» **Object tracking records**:

::::

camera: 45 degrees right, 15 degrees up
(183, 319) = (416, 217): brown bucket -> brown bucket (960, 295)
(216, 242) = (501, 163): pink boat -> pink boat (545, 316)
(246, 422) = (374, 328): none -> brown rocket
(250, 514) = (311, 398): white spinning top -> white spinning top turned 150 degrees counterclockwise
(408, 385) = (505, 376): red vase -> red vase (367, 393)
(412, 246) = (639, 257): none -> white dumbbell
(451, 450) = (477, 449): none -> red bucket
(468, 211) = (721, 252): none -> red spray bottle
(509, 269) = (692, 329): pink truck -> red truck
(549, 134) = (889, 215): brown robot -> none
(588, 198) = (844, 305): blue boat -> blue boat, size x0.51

::::

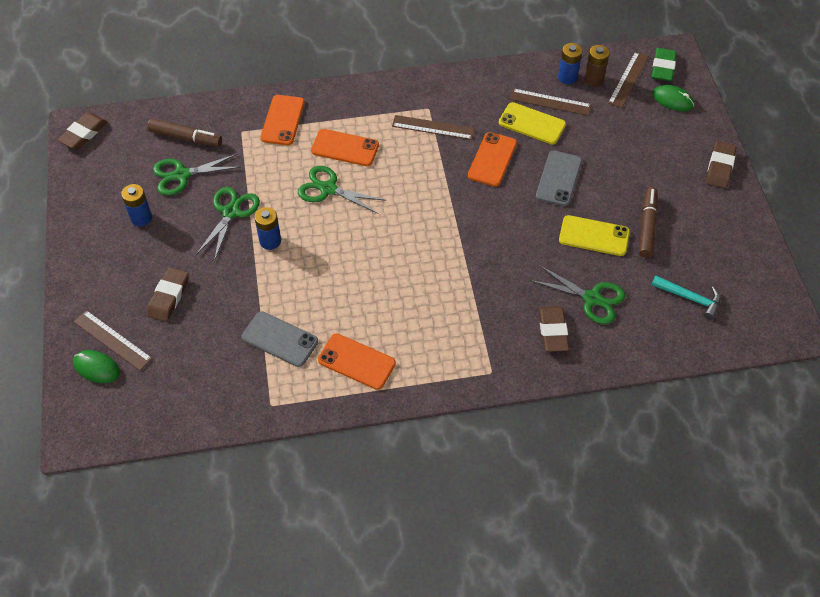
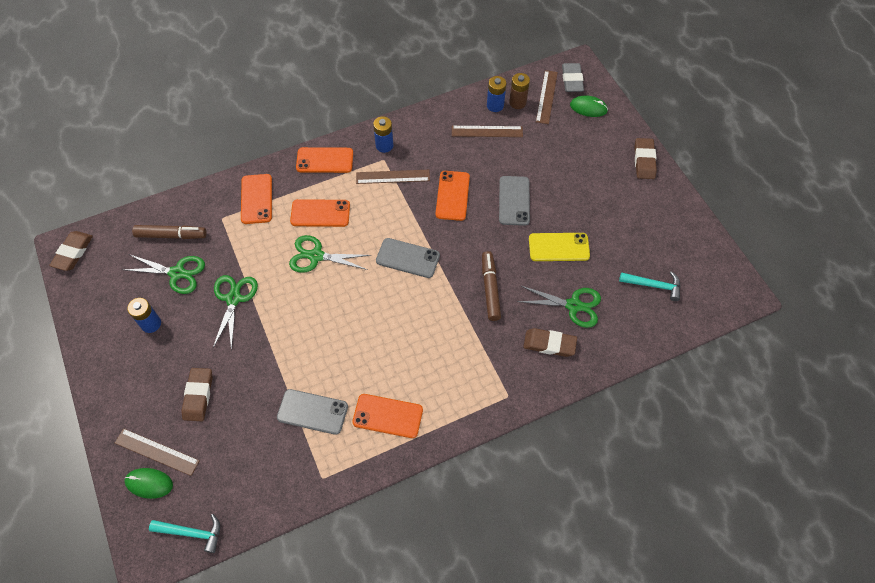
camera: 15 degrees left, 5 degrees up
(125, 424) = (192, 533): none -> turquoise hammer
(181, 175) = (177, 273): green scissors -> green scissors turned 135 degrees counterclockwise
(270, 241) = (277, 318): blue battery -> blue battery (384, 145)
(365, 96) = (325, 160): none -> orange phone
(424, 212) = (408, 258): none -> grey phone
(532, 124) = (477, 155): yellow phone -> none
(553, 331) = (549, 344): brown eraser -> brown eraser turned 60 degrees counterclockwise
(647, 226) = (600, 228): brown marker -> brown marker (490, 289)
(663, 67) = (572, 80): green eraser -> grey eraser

::::

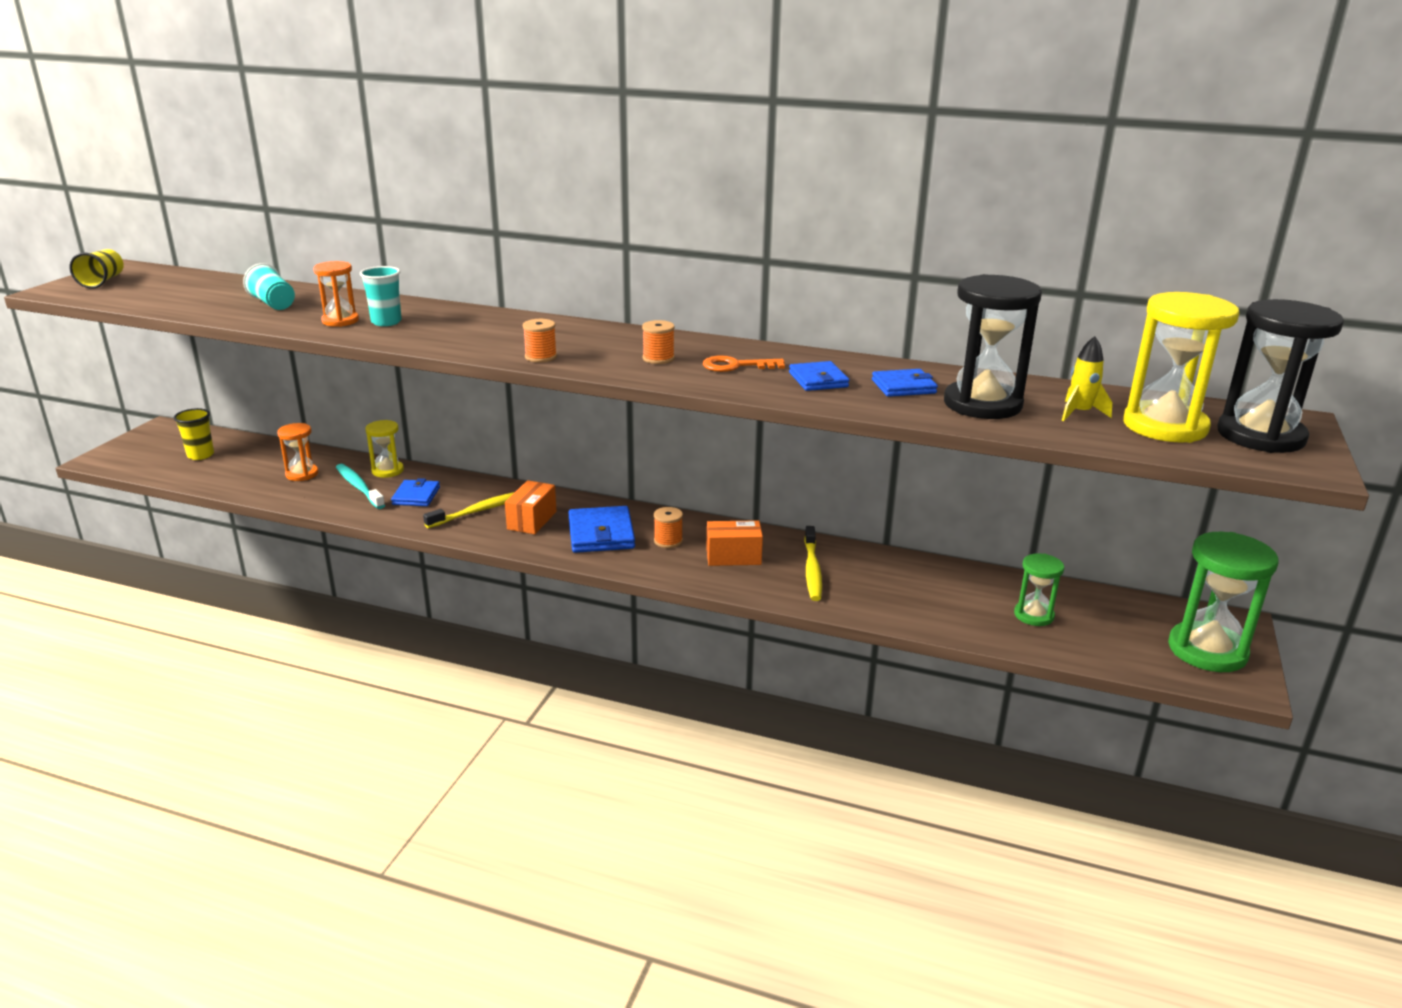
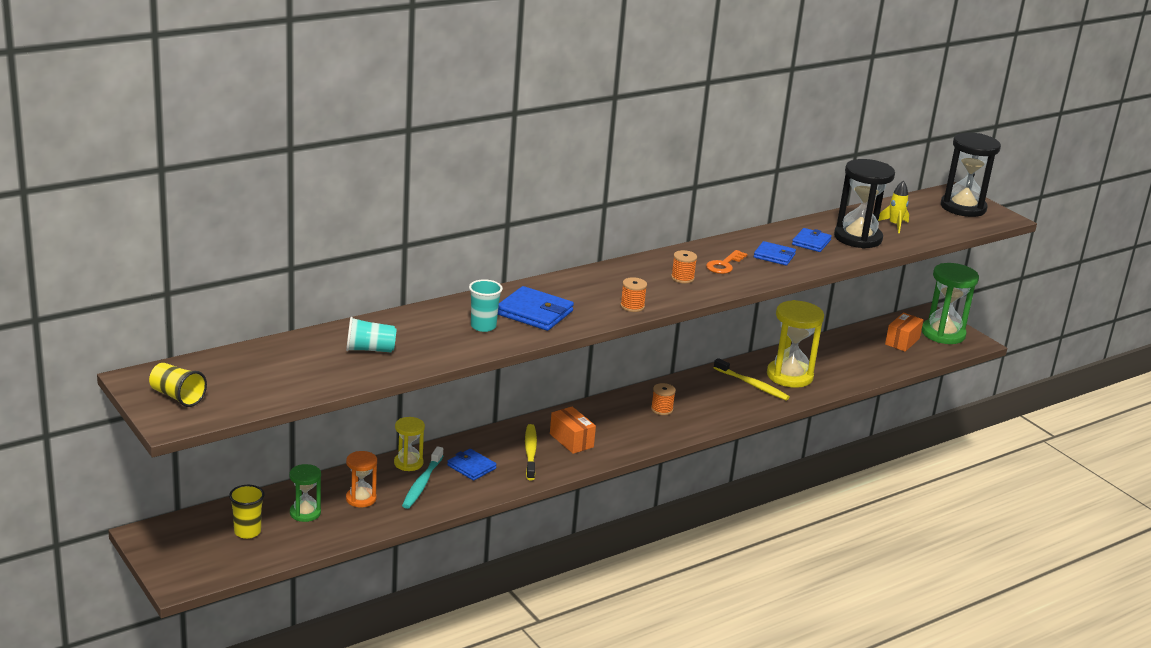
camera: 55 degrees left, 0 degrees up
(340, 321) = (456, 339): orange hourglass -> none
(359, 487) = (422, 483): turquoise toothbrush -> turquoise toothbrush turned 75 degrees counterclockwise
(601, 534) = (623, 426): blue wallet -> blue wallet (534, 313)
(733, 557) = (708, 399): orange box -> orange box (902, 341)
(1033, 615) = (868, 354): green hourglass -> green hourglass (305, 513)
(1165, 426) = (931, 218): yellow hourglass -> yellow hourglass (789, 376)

::::

Say how many lines of the entries hold the string "orange". Nothing but the number should be given.

» **Exercise answer**: 3